Skip all lines in the entries below that come before the one containing "(417, 246) = (157, 156): white". Repeat that line and the rest exactly.

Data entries
[Start of Attachment]

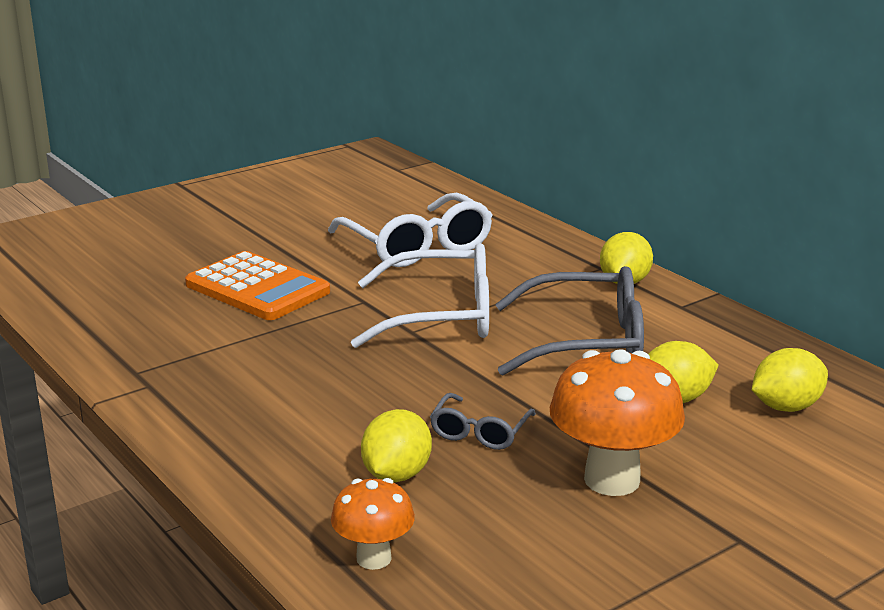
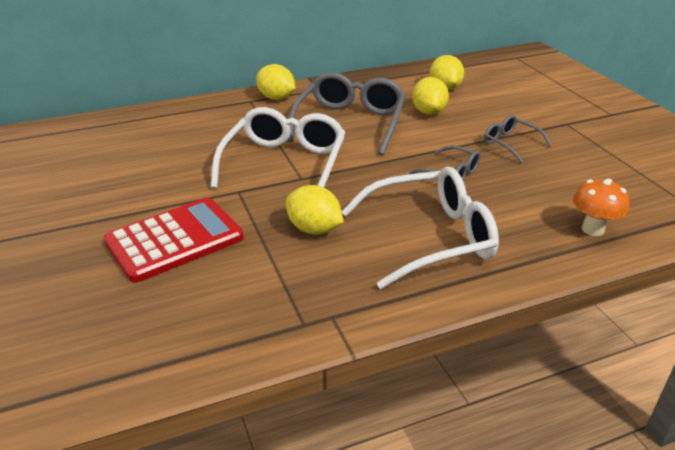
camera: 75 degrees left, 10 degrees up
(257, 288) = (175, 240): orange calculator -> red calculator
(396, 475) = (498, 209): yellow lemon -> yellow lemon (314, 229)
(417, 246) = (157, 156): white glasses -> white glasses (430, 237)
(612, 480) = (510, 143): orange mushroom -> grey glasses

[End of Attachment]

ANSWER TO THE PROBLEM:
(417, 246) = (157, 156): white glasses -> white glasses (430, 237)
(612, 480) = (510, 143): orange mushroom -> grey glasses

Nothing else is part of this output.